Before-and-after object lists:
§ §
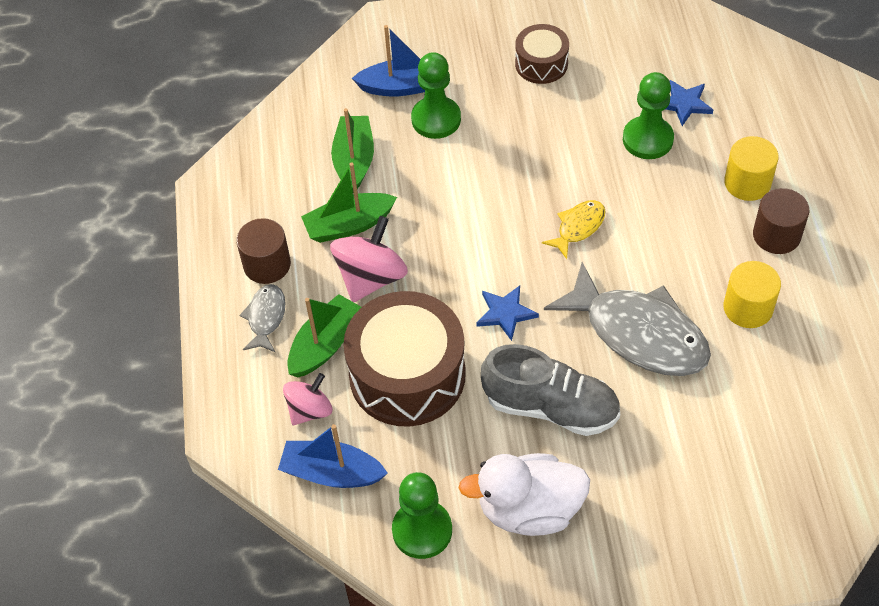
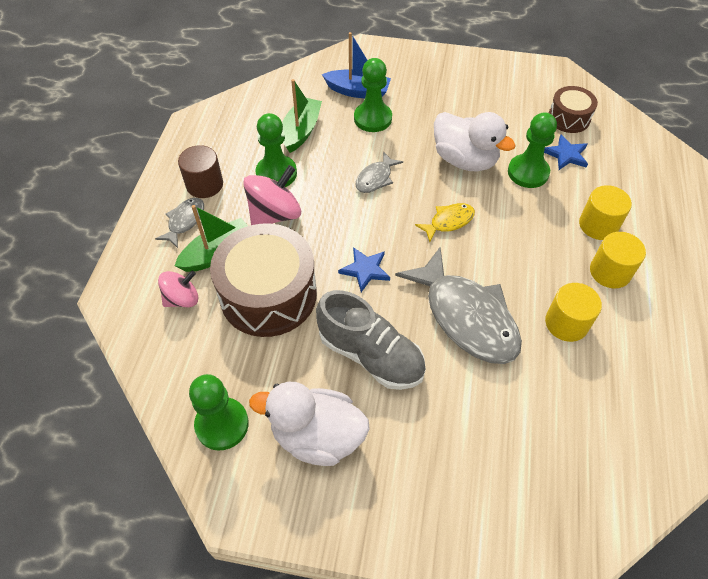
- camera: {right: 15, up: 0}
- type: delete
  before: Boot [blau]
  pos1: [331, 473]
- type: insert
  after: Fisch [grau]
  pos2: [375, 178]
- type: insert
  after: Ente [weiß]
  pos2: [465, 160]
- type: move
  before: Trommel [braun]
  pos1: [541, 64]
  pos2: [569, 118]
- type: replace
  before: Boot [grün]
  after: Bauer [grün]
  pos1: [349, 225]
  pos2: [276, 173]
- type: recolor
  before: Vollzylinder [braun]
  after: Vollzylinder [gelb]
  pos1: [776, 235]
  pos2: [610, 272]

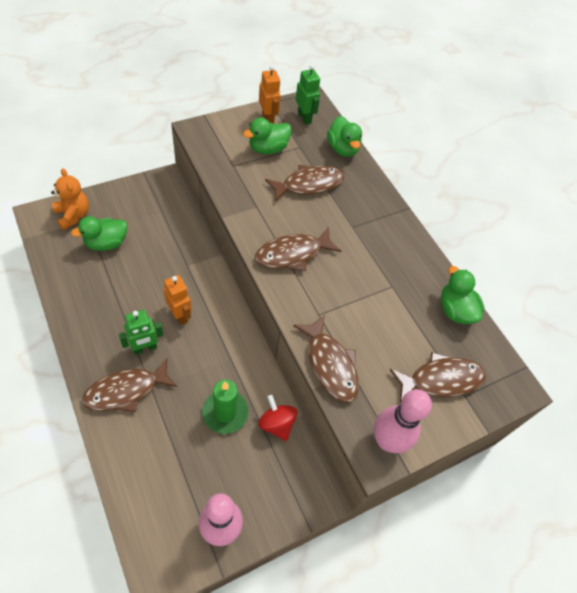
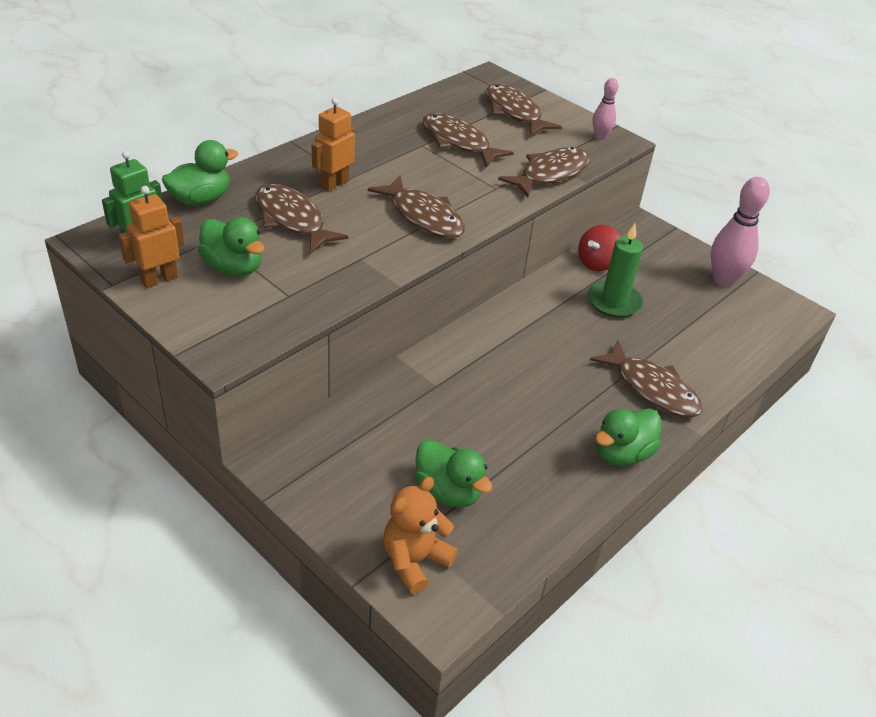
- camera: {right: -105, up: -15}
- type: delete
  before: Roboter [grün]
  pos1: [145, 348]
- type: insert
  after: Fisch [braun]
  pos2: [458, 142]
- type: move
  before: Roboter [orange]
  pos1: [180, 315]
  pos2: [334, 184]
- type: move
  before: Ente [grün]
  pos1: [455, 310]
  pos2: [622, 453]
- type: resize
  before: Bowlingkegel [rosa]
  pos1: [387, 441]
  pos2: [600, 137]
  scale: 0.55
§ §
*INSTRUCTIONS FOR THE TASK*
Return all the entries word for word, but omit any pictures they contain.

*RESPONSE AREA*
- camera: {right: 15, up: 0}
- type: delete
  before: Boot [blau]
  pos1: [331, 473]
- type: insert
  after: Fisch [grau]
  pos2: [375, 178]
- type: insert
  after: Ente [weiß]
  pos2: [465, 160]
- type: move
  before: Trommel [braun]
  pos1: [541, 64]
  pos2: [569, 118]
- type: replace
  before: Boot [grün]
  after: Bauer [grün]
  pos1: [349, 225]
  pos2: [276, 173]
- type: recolor
  before: Vollzylinder [braun]
  after: Vollzylinder [gelb]
  pos1: [776, 235]
  pos2: [610, 272]

- camera: {right: -105, up: -15}
- type: delete
  before: Roboter [grün]
  pos1: [145, 348]
- type: insert
  after: Fisch [braun]
  pos2: [458, 142]
- type: move
  before: Roboter [orange]
  pos1: [180, 315]
  pos2: [334, 184]
- type: move
  before: Ente [grün]
  pos1: [455, 310]
  pos2: [622, 453]
- type: resize
  before: Bowlingkegel [rosa]
  pos1: [387, 441]
  pos2: [600, 137]
  scale: 0.55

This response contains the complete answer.